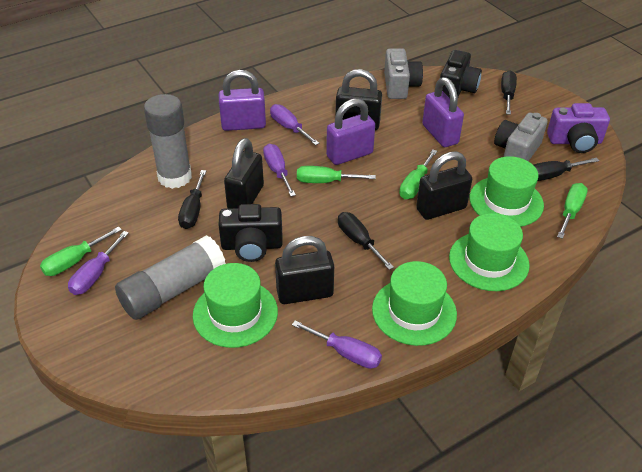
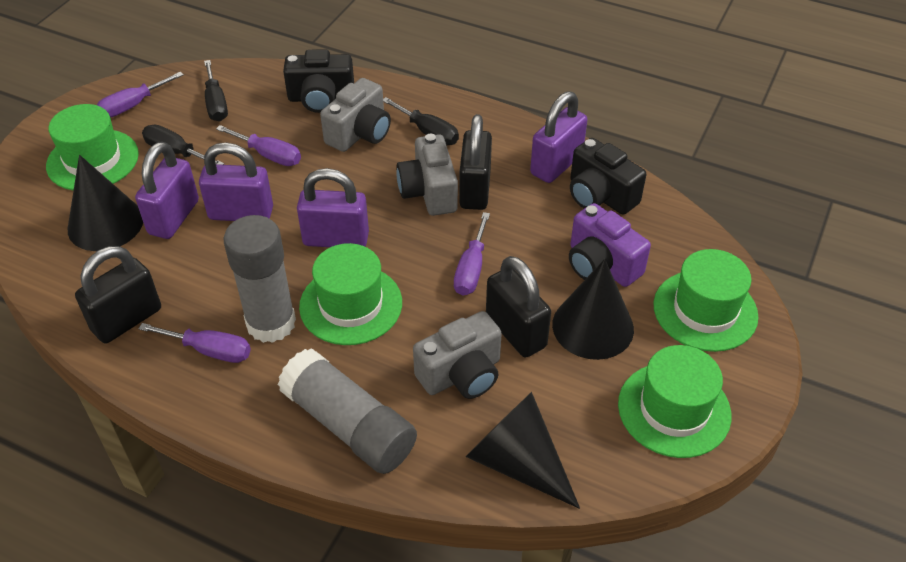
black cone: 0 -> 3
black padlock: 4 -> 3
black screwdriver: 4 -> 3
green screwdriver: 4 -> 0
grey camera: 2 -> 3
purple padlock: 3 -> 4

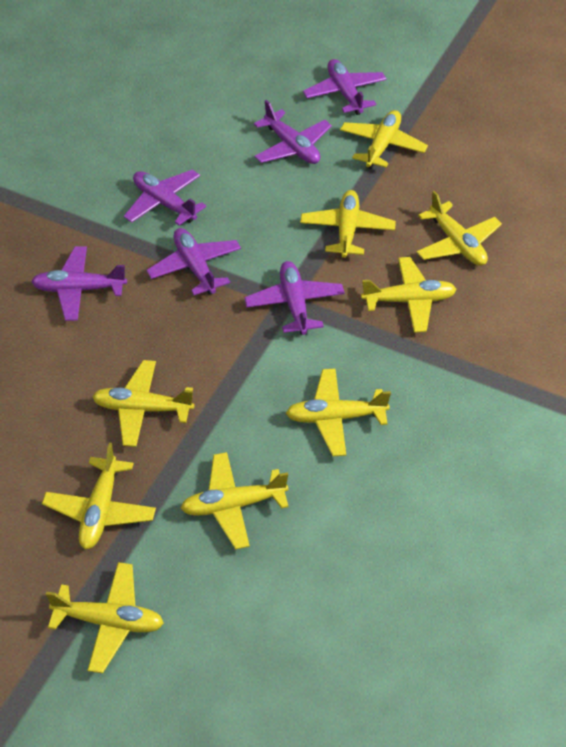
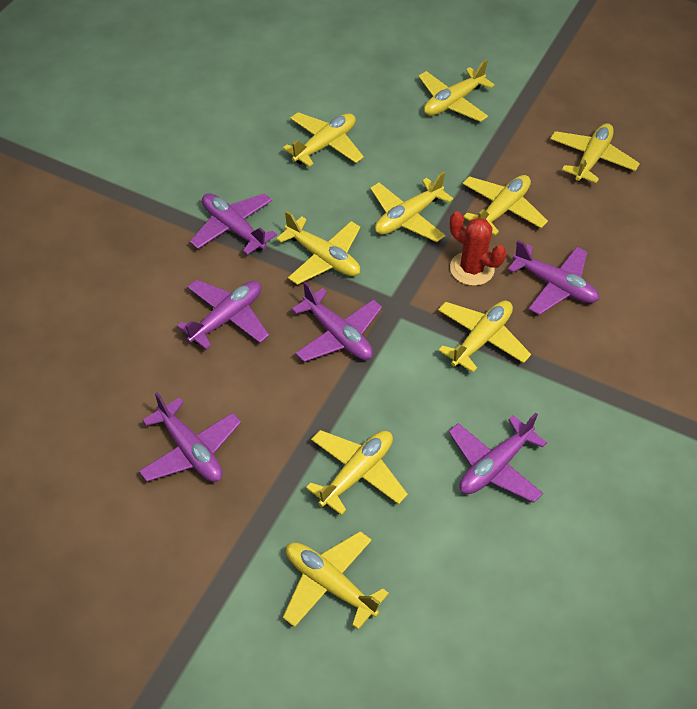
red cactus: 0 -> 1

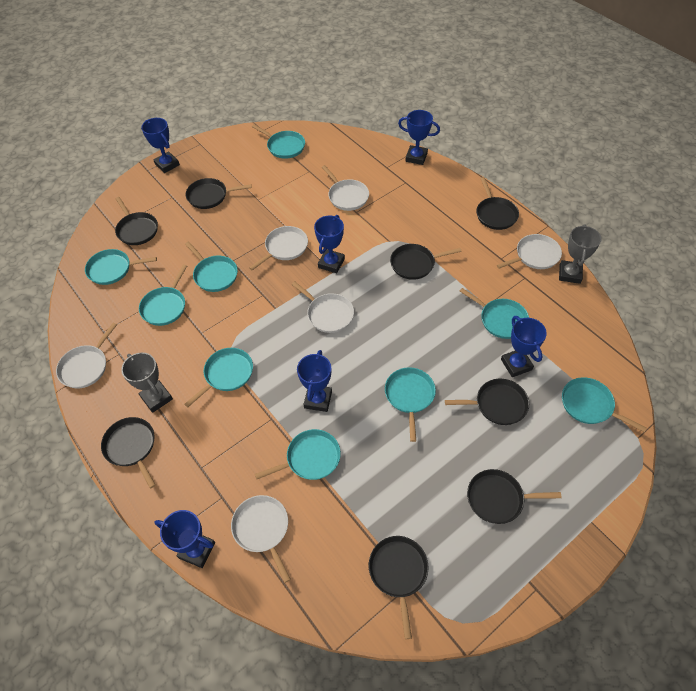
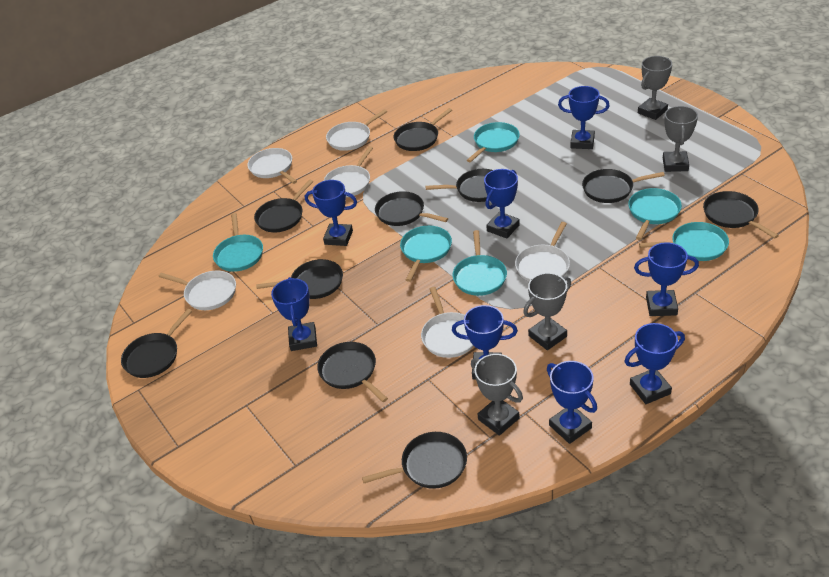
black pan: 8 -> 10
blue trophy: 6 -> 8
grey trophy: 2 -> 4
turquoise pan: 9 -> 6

▶ _What needs to be done_: Transcribe each entry exactly; images stay out.

▶ _Response to this task_:
black cone: 0 -> 3
black padlock: 4 -> 3
black screwdriver: 4 -> 3
green screwdriver: 4 -> 0
grey camera: 2 -> 3
purple padlock: 3 -> 4

red cactus: 0 -> 1

black pan: 8 -> 10
blue trophy: 6 -> 8
grey trophy: 2 -> 4
turquoise pan: 9 -> 6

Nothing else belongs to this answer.